# Provided material

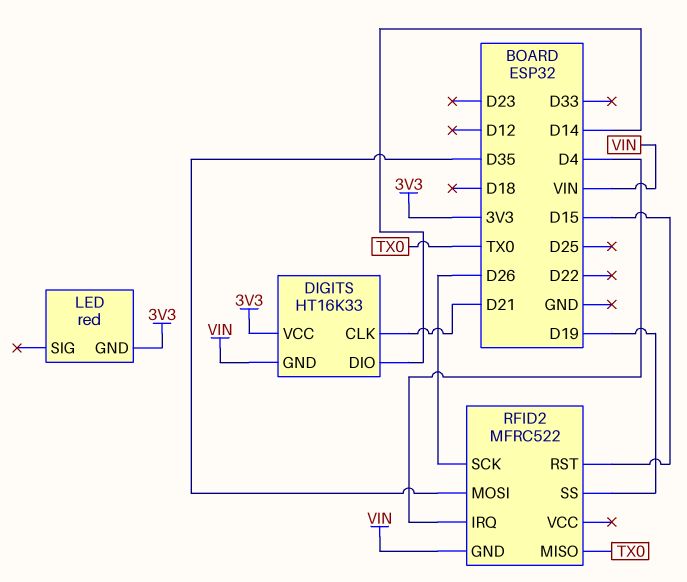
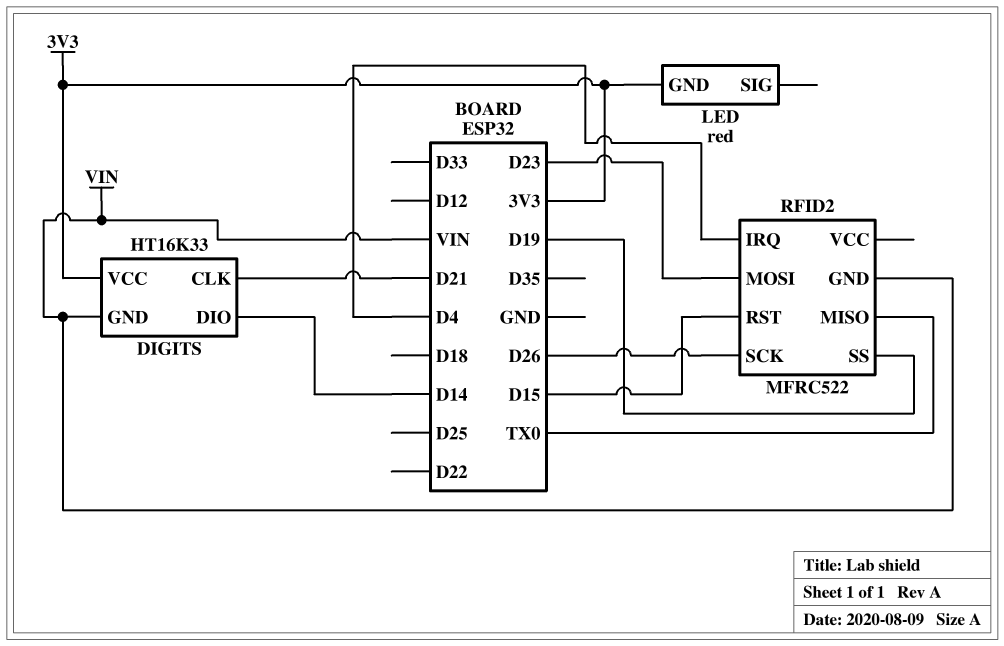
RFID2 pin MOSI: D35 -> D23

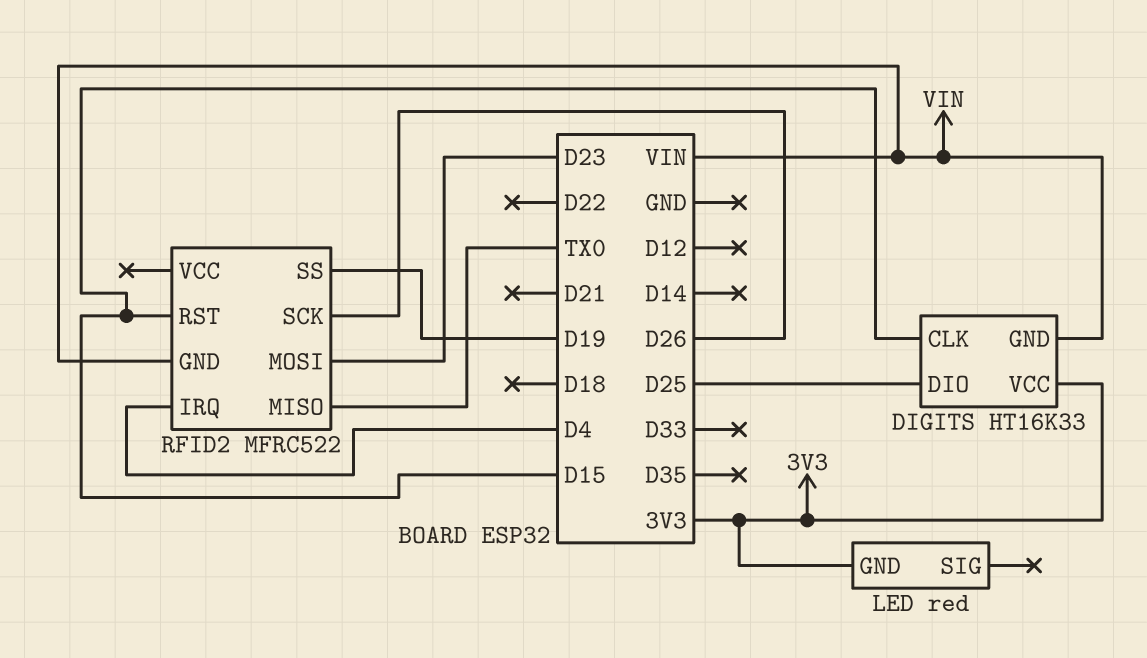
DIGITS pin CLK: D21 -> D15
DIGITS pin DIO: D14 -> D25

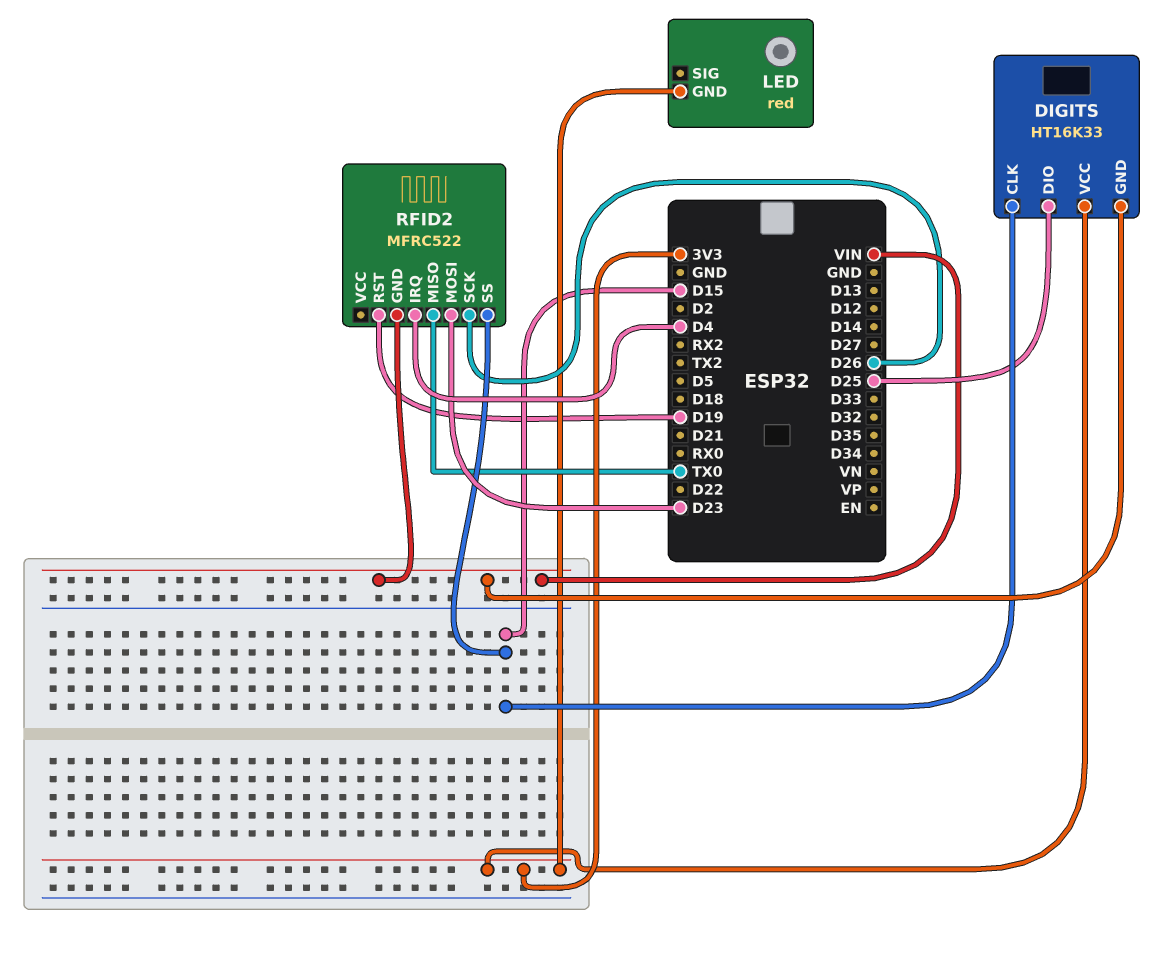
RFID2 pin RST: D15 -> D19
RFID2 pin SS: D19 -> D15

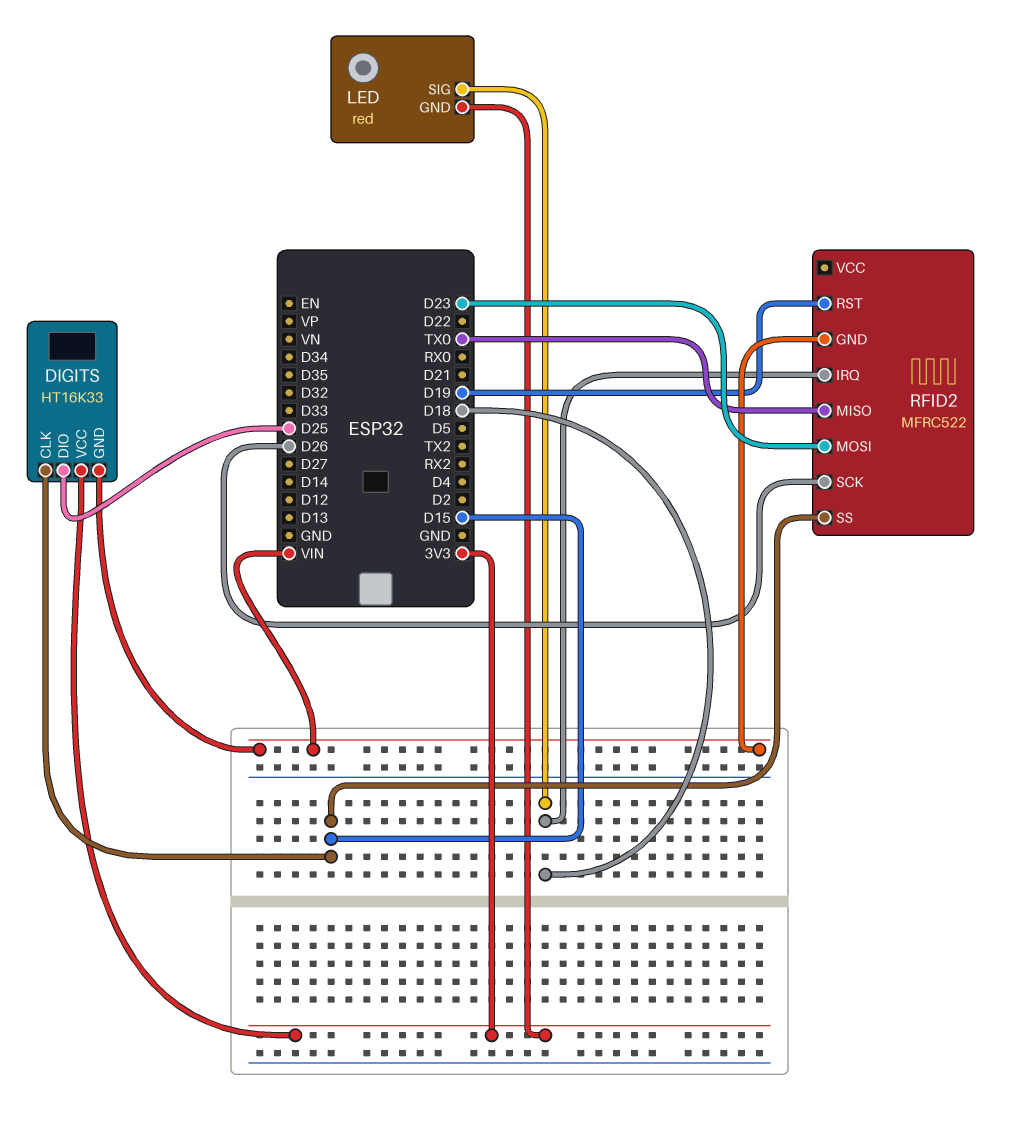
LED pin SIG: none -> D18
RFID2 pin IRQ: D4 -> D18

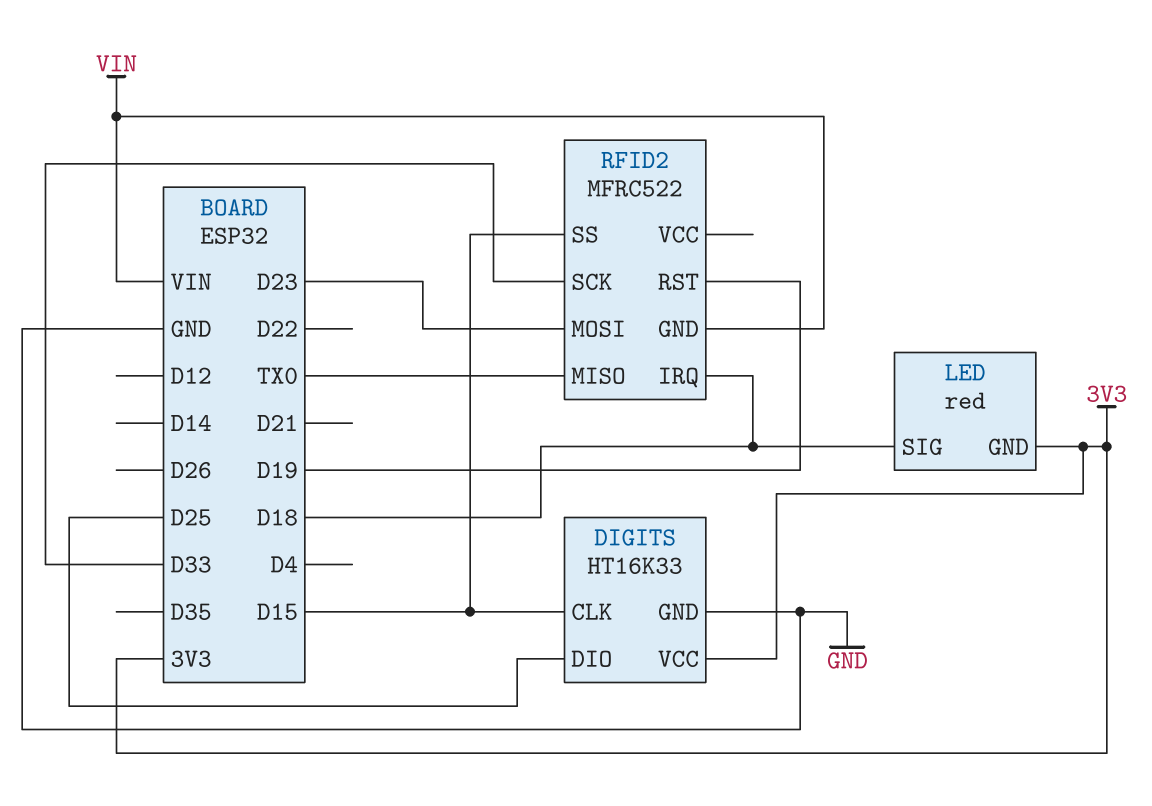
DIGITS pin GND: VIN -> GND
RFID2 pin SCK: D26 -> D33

# What you have to do
Print out the complete listing above exactly, dropping each image.

# Solution below
RFID2 pin MOSI: D35 -> D23

DIGITS pin CLK: D21 -> D15
DIGITS pin DIO: D14 -> D25

RFID2 pin RST: D15 -> D19
RFID2 pin SS: D19 -> D15

LED pin SIG: none -> D18
RFID2 pin IRQ: D4 -> D18

DIGITS pin GND: VIN -> GND
RFID2 pin SCK: D26 -> D33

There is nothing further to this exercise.